About this task = Output the span of lines from the one that contains "red heart: 2 -> 1" through the end of the records, inclusive, exactly as written and free of pictures.
=== Section Start ===
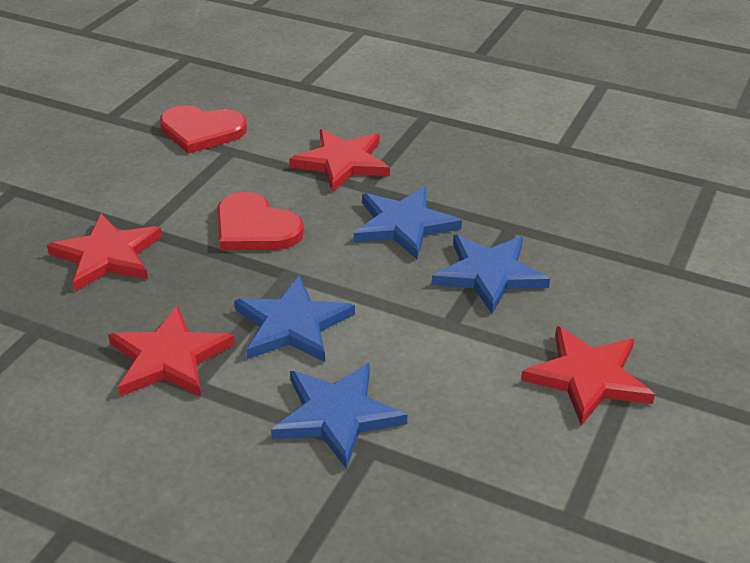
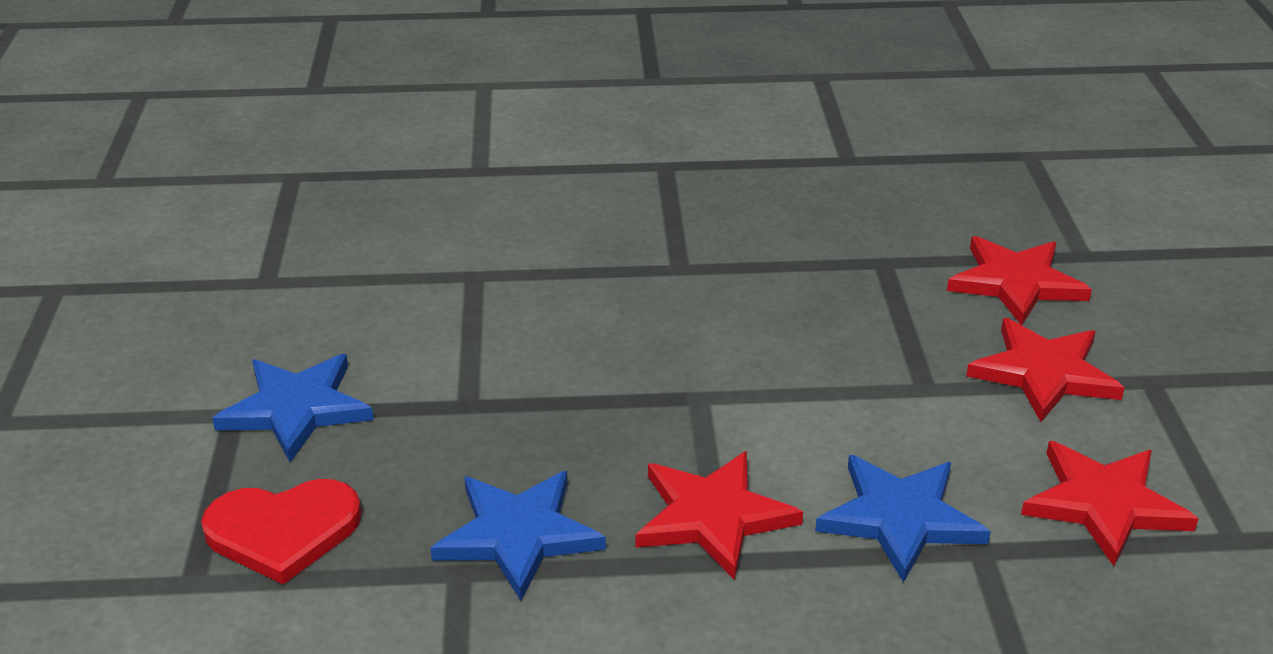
blue star: 4 -> 3
red heart: 2 -> 1

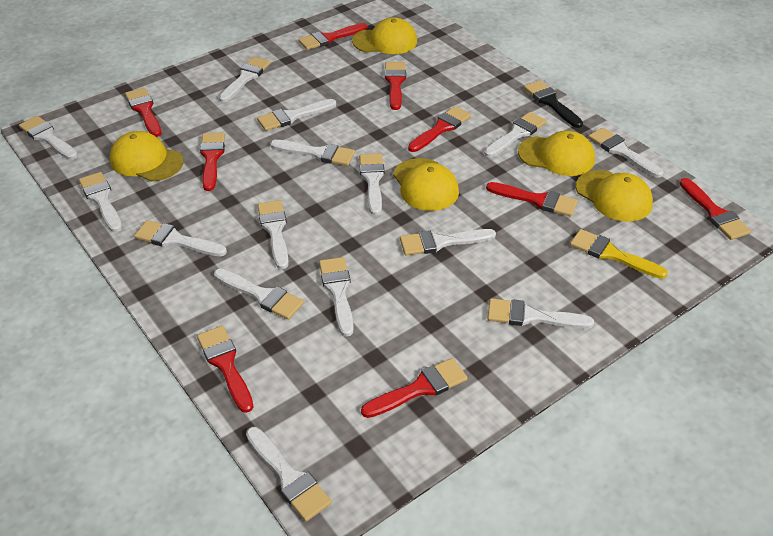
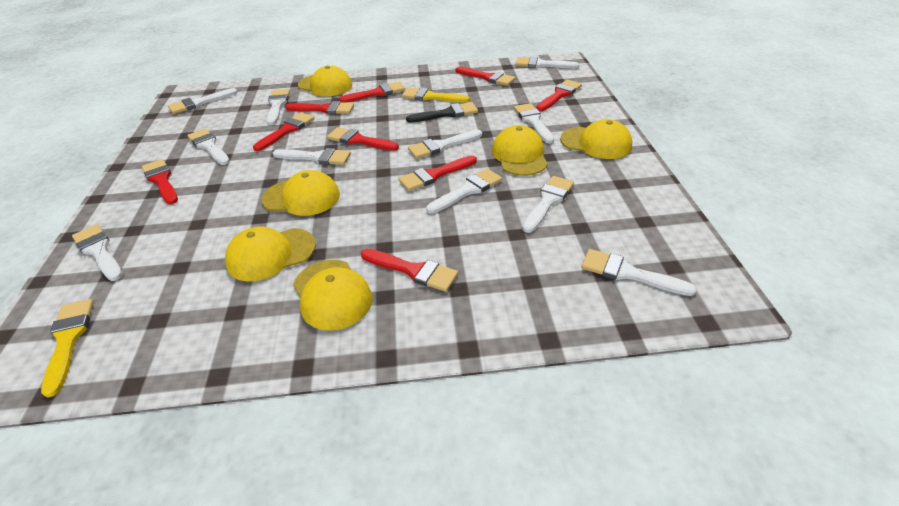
white brush: 15 -> 11
yellow brush: 1 -> 2
yellow cap: 5 -> 6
=== Section End ===
Reply =
red heart: 2 -> 1

white brush: 15 -> 11
yellow brush: 1 -> 2
yellow cap: 5 -> 6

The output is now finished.